TASK GOAL: After locating the line that contains "camera: 90 degrees right, 10 degrees up", restate it and each later line word for word through the end of the records.

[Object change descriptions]
________________________
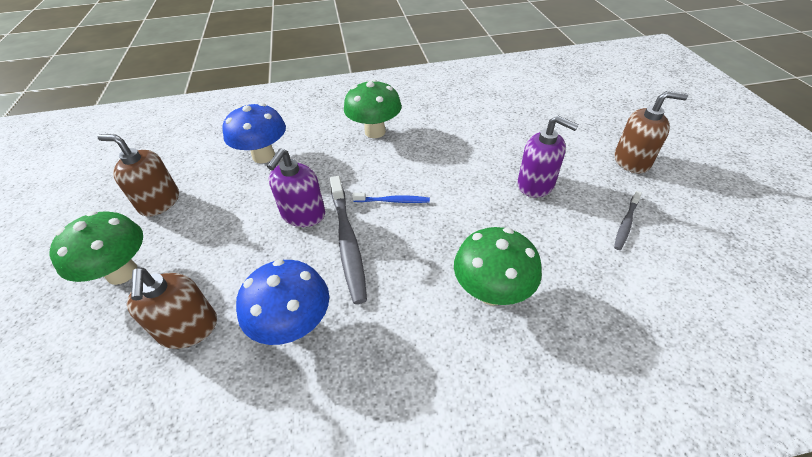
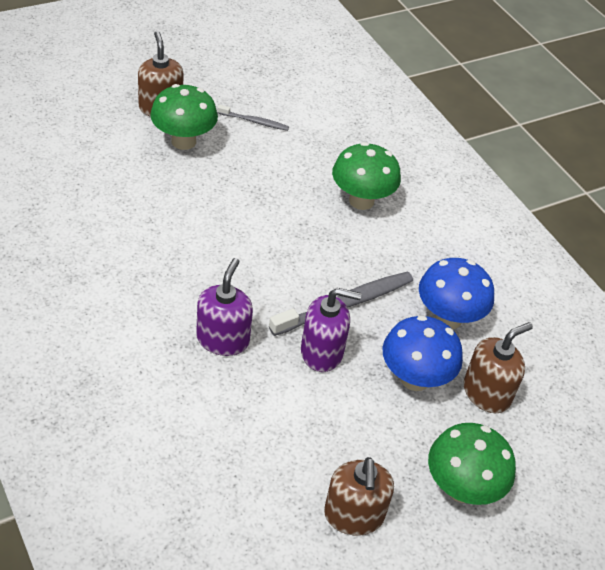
camera: 115 degrees left, 0 degrees up
(263, 156) = (231, 432): blue mushroom -> blue mushroom (415, 378)
(375, 132) = (148, 321): green mushroom -> green mushroom (183, 141)
(393, 201) = (275, 279): blue toothbrush -> none
(536, 184) = (216, 173): purple soap dispenser -> purple soap dispenser (223, 339)

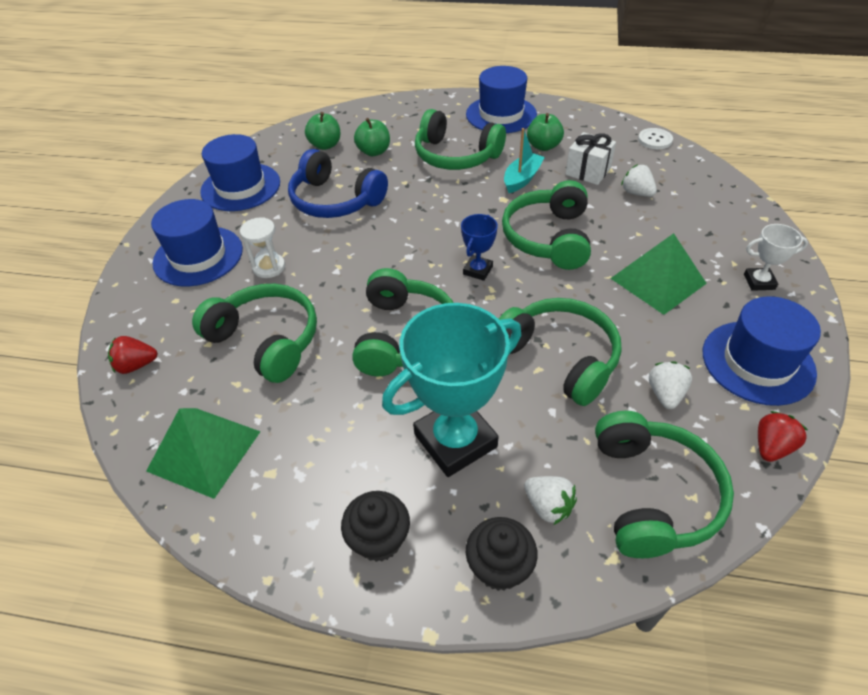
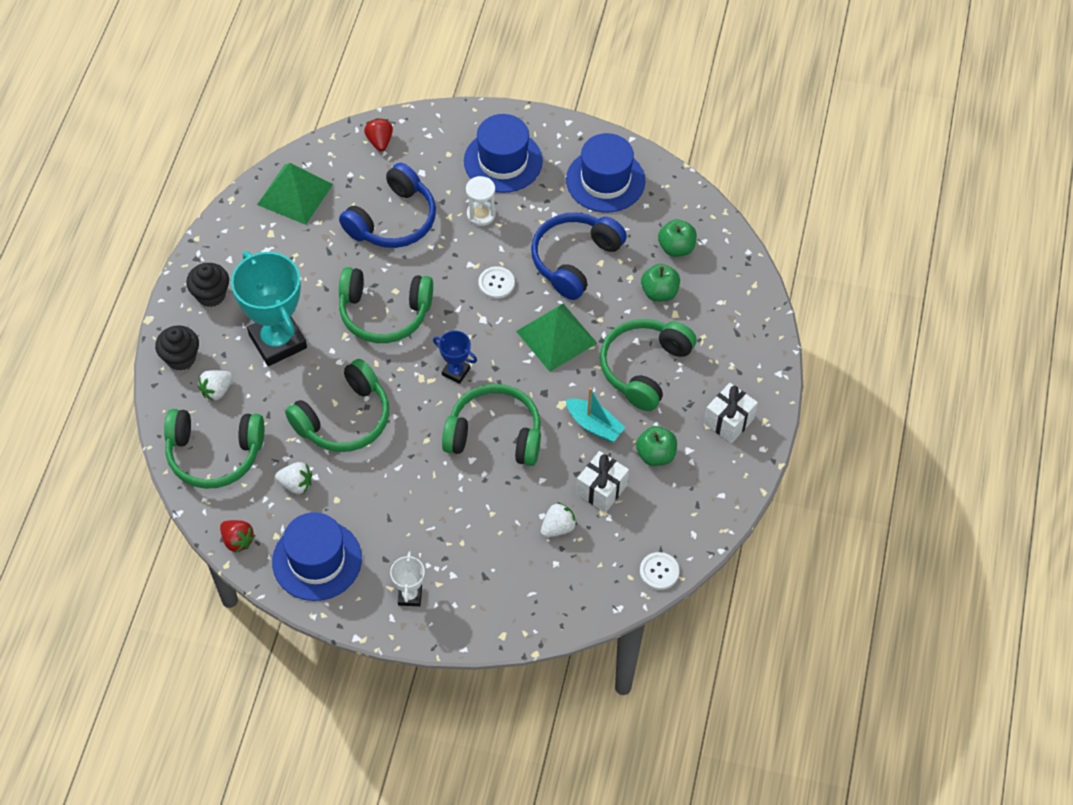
camera: 90 degrees right, 10 degrees up
(266, 340) = (393, 220): green headphones -> blue headphones
(362, 249) = (496, 283): none -> white button
(501, 114) = (729, 421): blue hat -> white gift
(658, 280) = (423, 512): green pyramid -> green pyramid (556, 337)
________________________
FINAL ANSWER:
camera: 90 degrees right, 10 degrees up
(266, 340) = (393, 220): green headphones -> blue headphones
(362, 249) = (496, 283): none -> white button
(501, 114) = (729, 421): blue hat -> white gift
(658, 280) = (423, 512): green pyramid -> green pyramid (556, 337)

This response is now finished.